>> Start Entries provided
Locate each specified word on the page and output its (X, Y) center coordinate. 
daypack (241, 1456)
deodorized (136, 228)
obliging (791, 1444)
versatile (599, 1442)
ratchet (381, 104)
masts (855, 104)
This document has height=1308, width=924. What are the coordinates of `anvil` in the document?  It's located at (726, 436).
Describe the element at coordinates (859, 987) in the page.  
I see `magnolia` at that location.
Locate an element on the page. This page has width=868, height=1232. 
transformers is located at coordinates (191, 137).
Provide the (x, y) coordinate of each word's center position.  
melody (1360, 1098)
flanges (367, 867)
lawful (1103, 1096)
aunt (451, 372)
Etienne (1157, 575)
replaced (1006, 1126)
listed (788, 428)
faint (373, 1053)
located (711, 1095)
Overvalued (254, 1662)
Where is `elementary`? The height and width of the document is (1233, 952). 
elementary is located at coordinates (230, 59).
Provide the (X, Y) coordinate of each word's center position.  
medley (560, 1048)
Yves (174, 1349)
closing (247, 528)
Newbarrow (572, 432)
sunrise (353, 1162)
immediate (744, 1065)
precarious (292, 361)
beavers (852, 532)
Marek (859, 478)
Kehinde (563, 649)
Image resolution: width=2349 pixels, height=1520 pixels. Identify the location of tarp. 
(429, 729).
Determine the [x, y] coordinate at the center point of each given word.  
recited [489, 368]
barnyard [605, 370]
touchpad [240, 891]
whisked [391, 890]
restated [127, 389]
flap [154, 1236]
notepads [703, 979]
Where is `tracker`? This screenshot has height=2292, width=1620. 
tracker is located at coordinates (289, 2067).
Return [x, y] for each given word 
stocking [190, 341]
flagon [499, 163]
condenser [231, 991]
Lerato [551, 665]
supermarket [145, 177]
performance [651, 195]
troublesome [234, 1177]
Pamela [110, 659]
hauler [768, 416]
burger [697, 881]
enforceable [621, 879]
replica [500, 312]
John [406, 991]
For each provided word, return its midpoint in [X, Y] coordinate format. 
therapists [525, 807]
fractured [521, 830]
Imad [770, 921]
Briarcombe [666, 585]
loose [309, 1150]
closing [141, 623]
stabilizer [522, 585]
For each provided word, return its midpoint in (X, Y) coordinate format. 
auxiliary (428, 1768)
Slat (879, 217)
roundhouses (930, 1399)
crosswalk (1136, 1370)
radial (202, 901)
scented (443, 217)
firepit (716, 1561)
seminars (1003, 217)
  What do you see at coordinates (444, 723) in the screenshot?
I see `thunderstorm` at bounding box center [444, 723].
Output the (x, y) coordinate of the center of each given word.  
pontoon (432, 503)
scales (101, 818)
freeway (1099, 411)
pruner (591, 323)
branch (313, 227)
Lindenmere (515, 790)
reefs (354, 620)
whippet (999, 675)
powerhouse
>> End Entries provided
◆ What is expected
Reproduce all of the material above verbatim, line by line, without altering anything.

◆ Expected answer
Locate each specified word on the page and output its (X, Y) center coordinate. 
daypack (241, 1456)
deodorized (136, 228)
obliging (791, 1444)
versatile (599, 1442)
ratchet (381, 104)
masts (855, 104)
This document has height=1308, width=924. What are the coordinates of `anvil` in the document?  It's located at (726, 436).
Describe the element at coordinates (859, 987) in the page.  
I see `magnolia` at that location.
Locate an element on the page. This page has width=868, height=1232. 
transformers is located at coordinates (191, 137).
Provide the (x, y) coordinate of each word's center position.  
melody (1360, 1098)
flanges (367, 867)
lawful (1103, 1096)
aunt (451, 372)
Etienne (1157, 575)
replaced (1006, 1126)
listed (788, 428)
faint (373, 1053)
located (711, 1095)
Overvalued (254, 1662)
Where is `elementary`? The height and width of the document is (1233, 952). 
elementary is located at coordinates (230, 59).
Provide the (X, Y) coordinate of each word's center position.  
medley (560, 1048)
Yves (174, 1349)
closing (247, 528)
Newbarrow (572, 432)
sunrise (353, 1162)
immediate (744, 1065)
precarious (292, 361)
beavers (852, 532)
Marek (859, 478)
Kehinde (563, 649)
Image resolution: width=2349 pixels, height=1520 pixels. Identify the location of tarp. 
(429, 729).
Determine the [x, y] coordinate at the center point of each given word.  
recited [489, 368]
barnyard [605, 370]
touchpad [240, 891]
whisked [391, 890]
restated [127, 389]
flap [154, 1236]
notepads [703, 979]
Where is `tracker`? This screenshot has height=2292, width=1620. 
tracker is located at coordinates (289, 2067).
Return [x, y] for each given word 
stocking [190, 341]
flagon [499, 163]
condenser [231, 991]
Lerato [551, 665]
supermarket [145, 177]
performance [651, 195]
troublesome [234, 1177]
Pamela [110, 659]
hauler [768, 416]
burger [697, 881]
enforceable [621, 879]
replica [500, 312]
John [406, 991]
For each provided word, return its midpoint in [X, Y] coordinate format. 
therapists [525, 807]
fractured [521, 830]
Imad [770, 921]
Briarcombe [666, 585]
loose [309, 1150]
closing [141, 623]
stabilizer [522, 585]
For each provided word, return its midpoint in (X, Y) coordinate format. 
auxiliary (428, 1768)
Slat (879, 217)
roundhouses (930, 1399)
crosswalk (1136, 1370)
radial (202, 901)
scented (443, 217)
firepit (716, 1561)
seminars (1003, 217)
  What do you see at coordinates (444, 723) in the screenshot?
I see `thunderstorm` at bounding box center [444, 723].
Output the (x, y) coordinate of the center of each given word.  
pontoon (432, 503)
scales (101, 818)
freeway (1099, 411)
pruner (591, 323)
branch (313, 227)
Lindenmere (515, 790)
reefs (354, 620)
whippet (999, 675)
powerhouse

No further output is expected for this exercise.